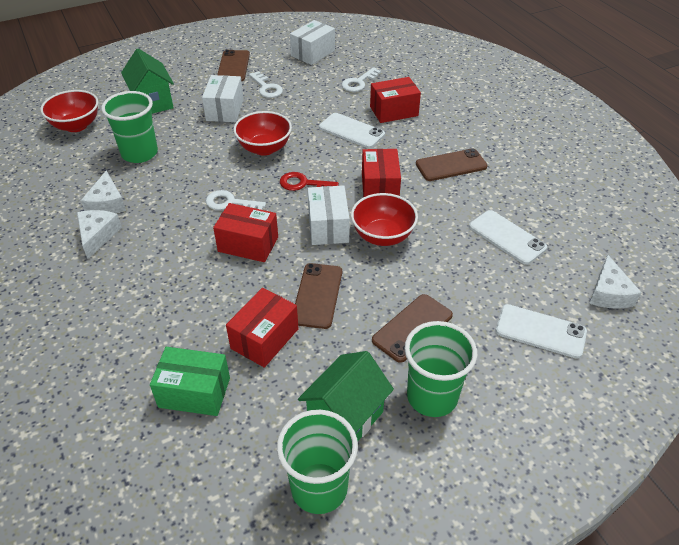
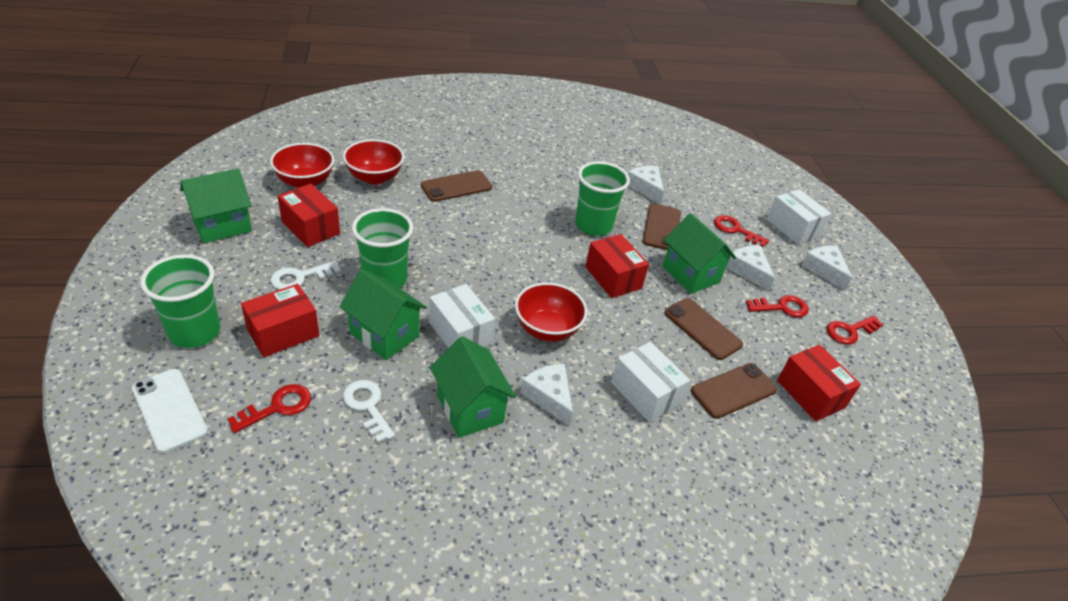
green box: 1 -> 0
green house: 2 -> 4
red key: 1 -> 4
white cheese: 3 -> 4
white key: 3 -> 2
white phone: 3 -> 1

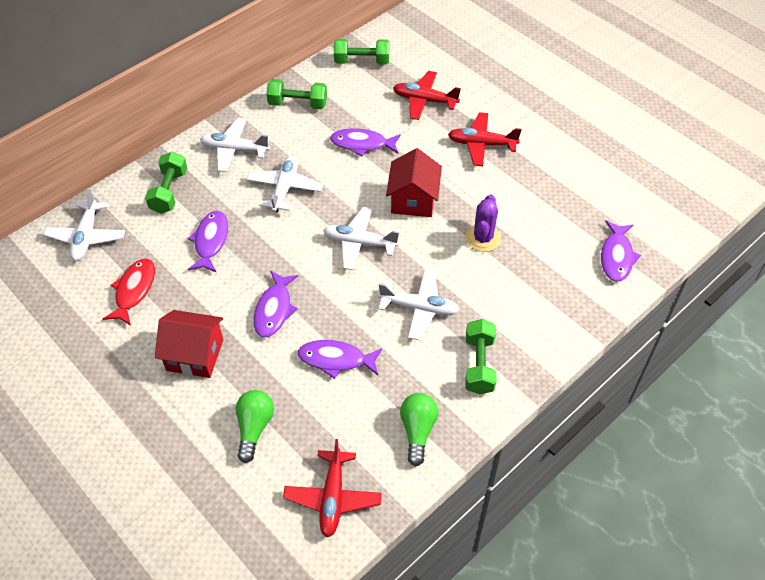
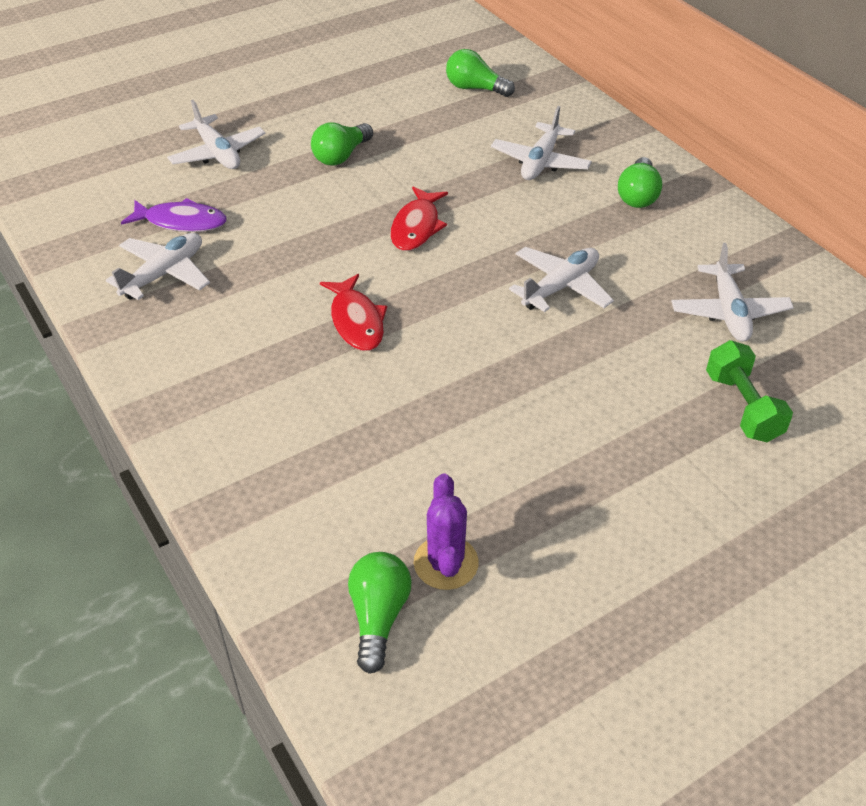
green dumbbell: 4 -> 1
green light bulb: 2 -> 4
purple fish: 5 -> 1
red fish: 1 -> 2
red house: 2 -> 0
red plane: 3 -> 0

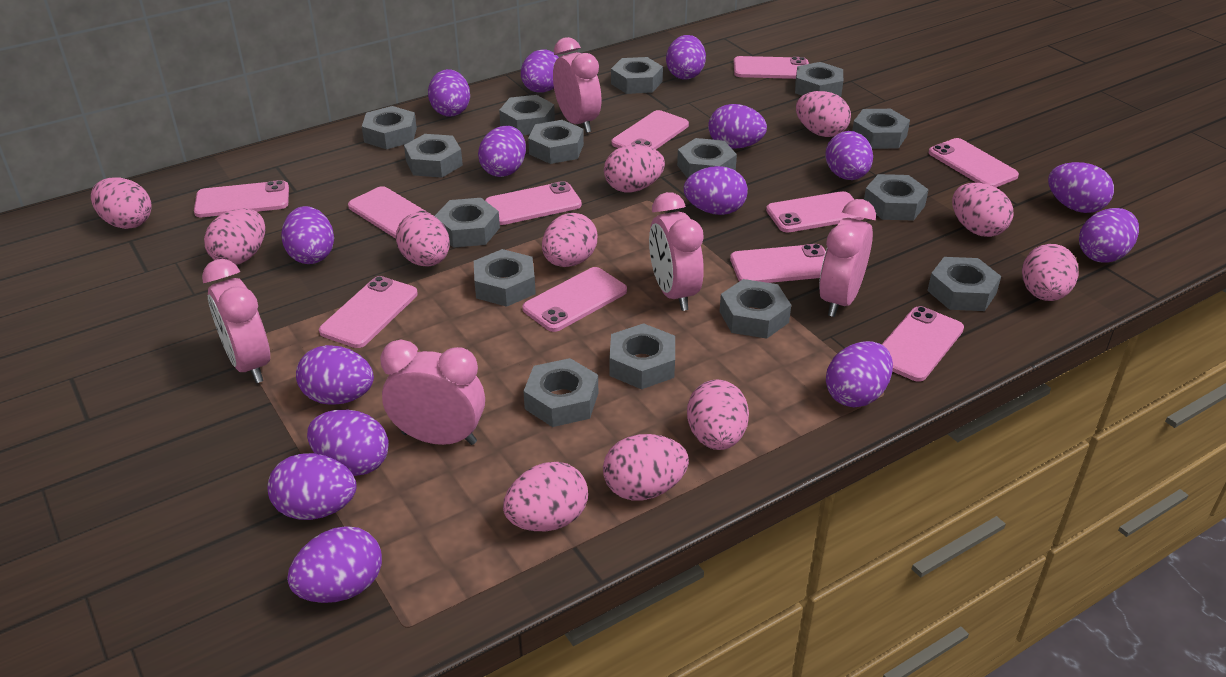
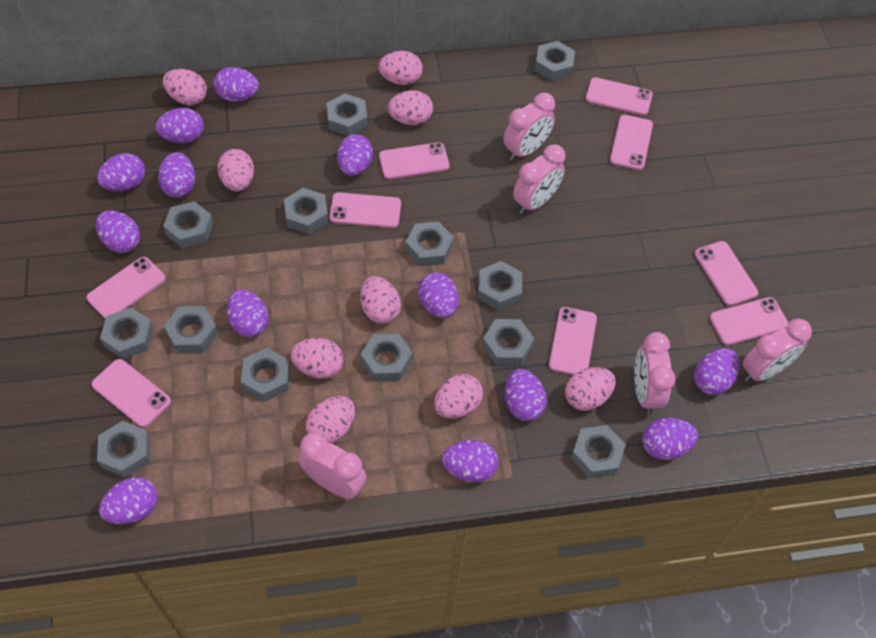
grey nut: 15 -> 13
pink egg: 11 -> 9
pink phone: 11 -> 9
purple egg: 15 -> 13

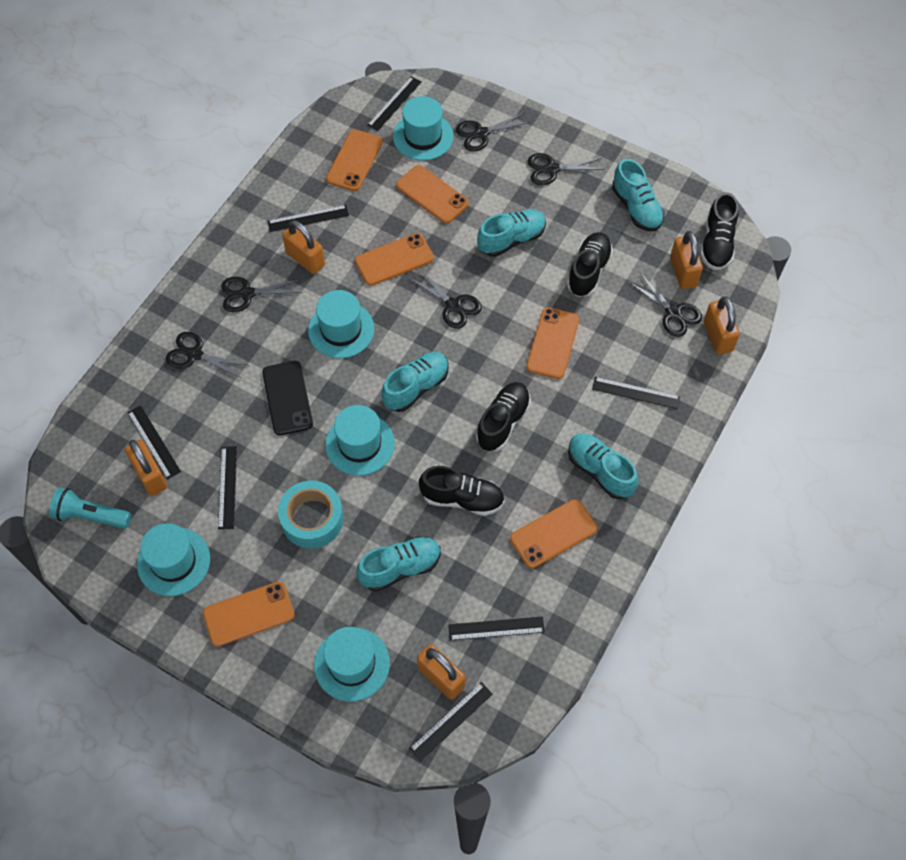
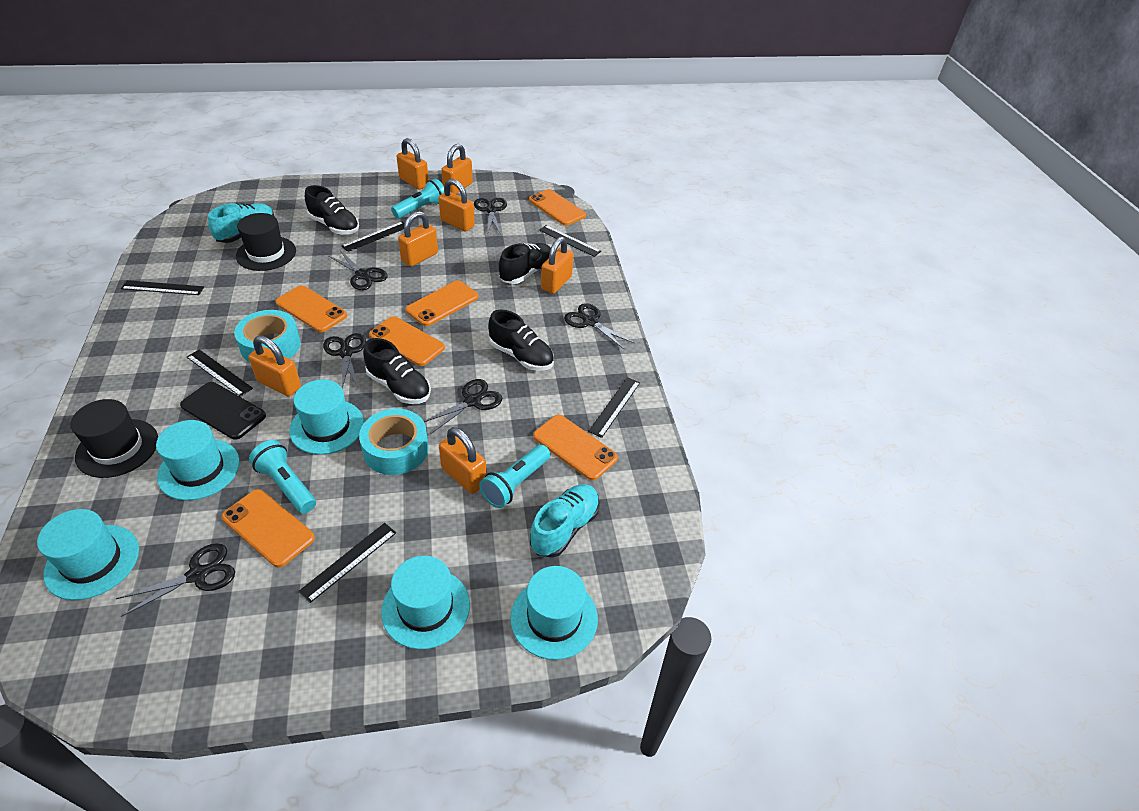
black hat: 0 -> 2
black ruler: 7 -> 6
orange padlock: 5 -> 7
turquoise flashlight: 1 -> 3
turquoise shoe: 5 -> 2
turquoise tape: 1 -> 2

[Work instructions] Only the lines from the one with "grey nut: 15 -> 13" through the last line above belong in the answer. Reproduce them exactly, without the pictures.

[Exercise response]
grey nut: 15 -> 13
pink egg: 11 -> 9
pink phone: 11 -> 9
purple egg: 15 -> 13

black hat: 0 -> 2
black ruler: 7 -> 6
orange padlock: 5 -> 7
turquoise flashlight: 1 -> 3
turquoise shoe: 5 -> 2
turquoise tape: 1 -> 2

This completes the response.